Task directions » Repeat every record below exactly, omitting any pictures.

[Supplied data — start]

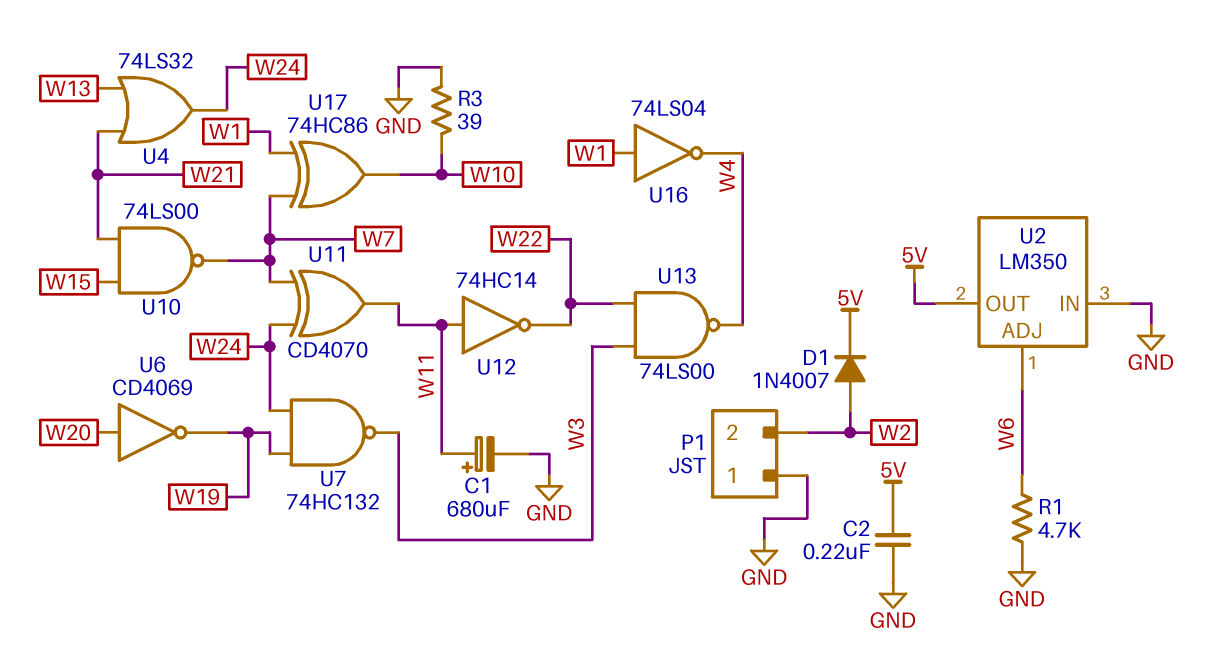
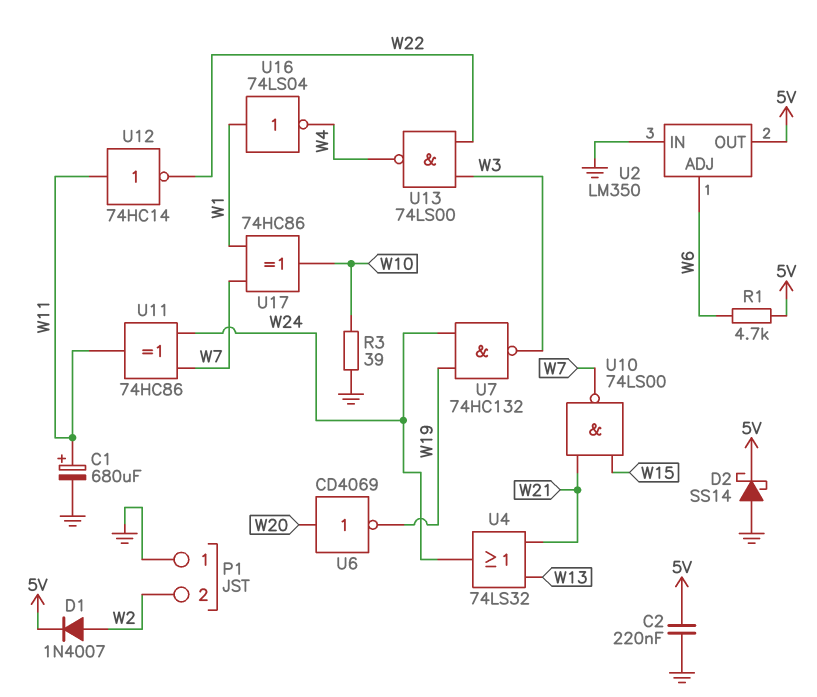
D2: none -> schottky SS14 (A GND, K 5V)
R1: 4.7k (GND, W6) -> 4.7k (5V, W6)
U11: XOR CD4070 (in W7, in W24, out W11) -> XOR 74HC86 (in W7, in W24, out W11)

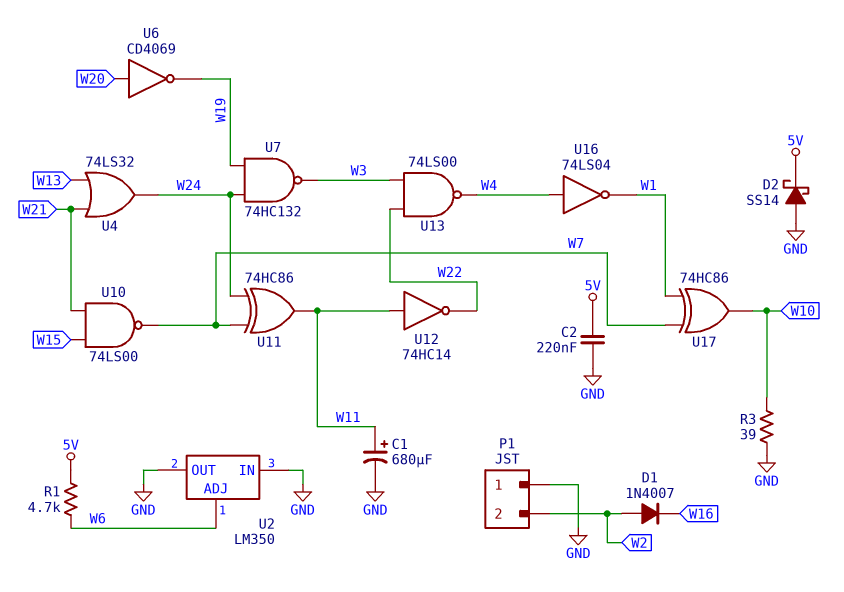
D1: diode 1N4007 (A W2, K 5V) -> diode 1N4007 (A W2, K W16)
U2 pin OUT: 5V -> GND
U16: NOT 74LS04 (in W1, out W4) -> NOT 74LS04 (in W4, out W1)

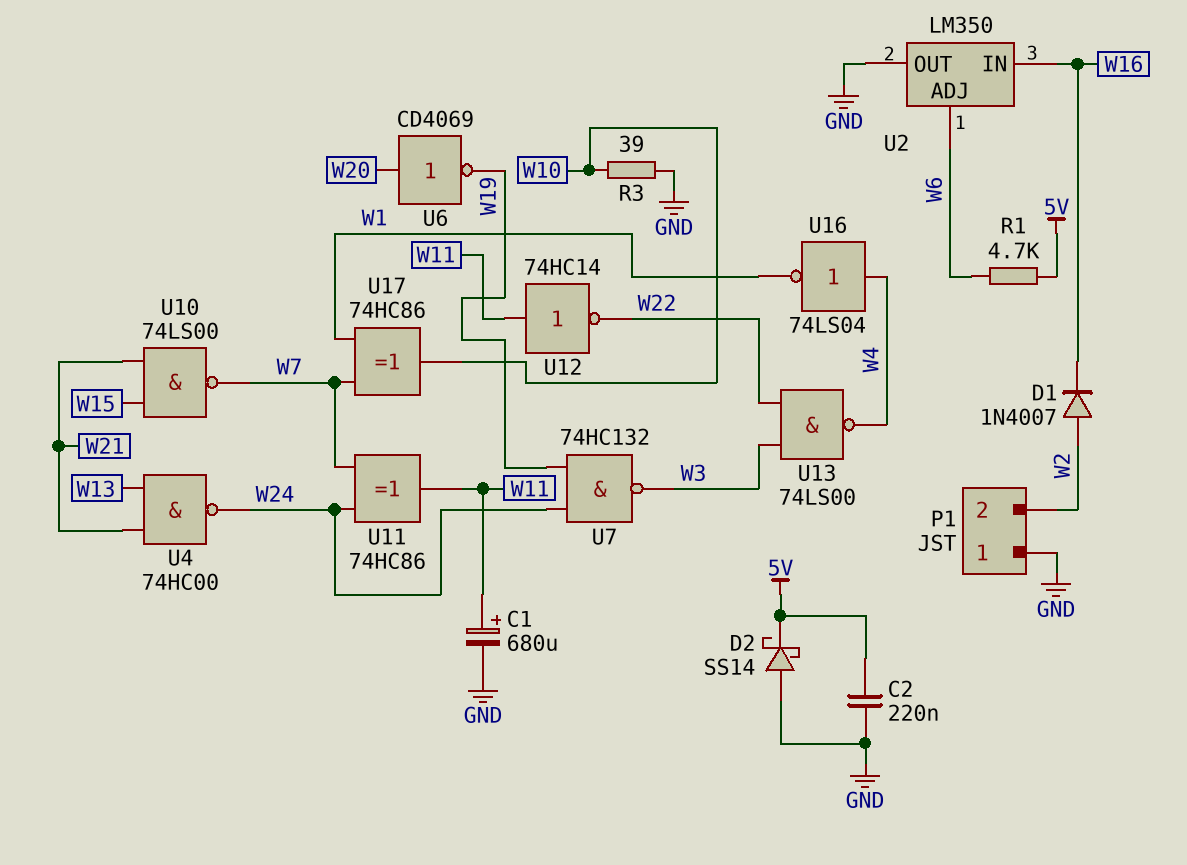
U2 pin IN: GND -> W16
U4: OR 74LS32 (in W13, in W21, out W24) -> NAND 74HC00 (in W13, in W21, out W24)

[Supplied data — finish]

Solution to this exercise »
D2: none -> schottky SS14 (A GND, K 5V)
R1: 4.7k (GND, W6) -> 4.7k (5V, W6)
U11: XOR CD4070 (in W7, in W24, out W11) -> XOR 74HC86 (in W7, in W24, out W11)

D1: diode 1N4007 (A W2, K 5V) -> diode 1N4007 (A W2, K W16)
U2 pin OUT: 5V -> GND
U16: NOT 74LS04 (in W1, out W4) -> NOT 74LS04 (in W4, out W1)

U2 pin IN: GND -> W16
U4: OR 74LS32 (in W13, in W21, out W24) -> NAND 74HC00 (in W13, in W21, out W24)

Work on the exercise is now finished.